TRY IT :: Please retype all the data below exactly, line for line.

Items from a dataset

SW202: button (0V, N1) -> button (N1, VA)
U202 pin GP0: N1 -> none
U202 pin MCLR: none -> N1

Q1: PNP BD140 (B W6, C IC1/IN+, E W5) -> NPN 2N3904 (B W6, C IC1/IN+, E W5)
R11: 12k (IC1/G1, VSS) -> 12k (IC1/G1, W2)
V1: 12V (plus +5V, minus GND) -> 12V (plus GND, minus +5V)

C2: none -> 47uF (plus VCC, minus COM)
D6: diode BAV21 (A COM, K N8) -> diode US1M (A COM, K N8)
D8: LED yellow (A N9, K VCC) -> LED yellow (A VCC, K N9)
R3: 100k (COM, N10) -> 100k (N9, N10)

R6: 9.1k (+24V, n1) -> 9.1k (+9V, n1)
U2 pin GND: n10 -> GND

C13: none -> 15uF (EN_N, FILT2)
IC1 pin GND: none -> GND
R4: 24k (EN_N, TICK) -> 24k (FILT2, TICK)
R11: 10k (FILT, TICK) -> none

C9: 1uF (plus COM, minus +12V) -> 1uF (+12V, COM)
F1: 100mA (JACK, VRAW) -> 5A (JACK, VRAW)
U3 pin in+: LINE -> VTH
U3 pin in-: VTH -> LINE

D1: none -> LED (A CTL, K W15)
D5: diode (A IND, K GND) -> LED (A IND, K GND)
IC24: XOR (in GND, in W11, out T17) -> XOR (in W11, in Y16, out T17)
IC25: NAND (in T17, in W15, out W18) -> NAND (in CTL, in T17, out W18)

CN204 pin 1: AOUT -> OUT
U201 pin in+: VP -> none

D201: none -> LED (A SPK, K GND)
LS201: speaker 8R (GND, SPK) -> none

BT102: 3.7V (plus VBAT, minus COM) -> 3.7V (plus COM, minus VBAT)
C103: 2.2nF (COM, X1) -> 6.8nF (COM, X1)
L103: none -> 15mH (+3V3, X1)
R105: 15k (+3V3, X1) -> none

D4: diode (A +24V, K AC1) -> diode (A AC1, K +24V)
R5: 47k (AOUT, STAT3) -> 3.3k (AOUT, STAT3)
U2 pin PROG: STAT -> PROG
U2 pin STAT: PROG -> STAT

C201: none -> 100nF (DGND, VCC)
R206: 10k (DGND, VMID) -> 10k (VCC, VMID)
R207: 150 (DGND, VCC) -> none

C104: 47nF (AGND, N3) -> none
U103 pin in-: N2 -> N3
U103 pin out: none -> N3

SOLUTION ::
SW202: button (0V, N1) -> button (N1, VA)
U202 pin GP0: N1 -> none
U202 pin MCLR: none -> N1

Q1: PNP BD140 (B W6, C IC1/IN+, E W5) -> NPN 2N3904 (B W6, C IC1/IN+, E W5)
R11: 12k (IC1/G1, VSS) -> 12k (IC1/G1, W2)
V1: 12V (plus +5V, minus GND) -> 12V (plus GND, minus +5V)

C2: none -> 47uF (plus VCC, minus COM)
D6: diode BAV21 (A COM, K N8) -> diode US1M (A COM, K N8)
D8: LED yellow (A N9, K VCC) -> LED yellow (A VCC, K N9)
R3: 100k (COM, N10) -> 100k (N9, N10)

R6: 9.1k (+24V, n1) -> 9.1k (+9V, n1)
U2 pin GND: n10 -> GND

C13: none -> 15uF (EN_N, FILT2)
IC1 pin GND: none -> GND
R4: 24k (EN_N, TICK) -> 24k (FILT2, TICK)
R11: 10k (FILT, TICK) -> none

C9: 1uF (plus COM, minus +12V) -> 1uF (+12V, COM)
F1: 100mA (JACK, VRAW) -> 5A (JACK, VRAW)
U3 pin in+: LINE -> VTH
U3 pin in-: VTH -> LINE

D1: none -> LED (A CTL, K W15)
D5: diode (A IND, K GND) -> LED (A IND, K GND)
IC24: XOR (in GND, in W11, out T17) -> XOR (in W11, in Y16, out T17)
IC25: NAND (in T17, in W15, out W18) -> NAND (in CTL, in T17, out W18)

CN204 pin 1: AOUT -> OUT
U201 pin in+: VP -> none

D201: none -> LED (A SPK, K GND)
LS201: speaker 8R (GND, SPK) -> none

BT102: 3.7V (plus VBAT, minus COM) -> 3.7V (plus COM, minus VBAT)
C103: 2.2nF (COM, X1) -> 6.8nF (COM, X1)
L103: none -> 15mH (+3V3, X1)
R105: 15k (+3V3, X1) -> none

D4: diode (A +24V, K AC1) -> diode (A AC1, K +24V)
R5: 47k (AOUT, STAT3) -> 3.3k (AOUT, STAT3)
U2 pin PROG: STAT -> PROG
U2 pin STAT: PROG -> STAT

C201: none -> 100nF (DGND, VCC)
R206: 10k (DGND, VMID) -> 10k (VCC, VMID)
R207: 150 (DGND, VCC) -> none

C104: 47nF (AGND, N3) -> none
U103 pin in-: N2 -> N3
U103 pin out: none -> N3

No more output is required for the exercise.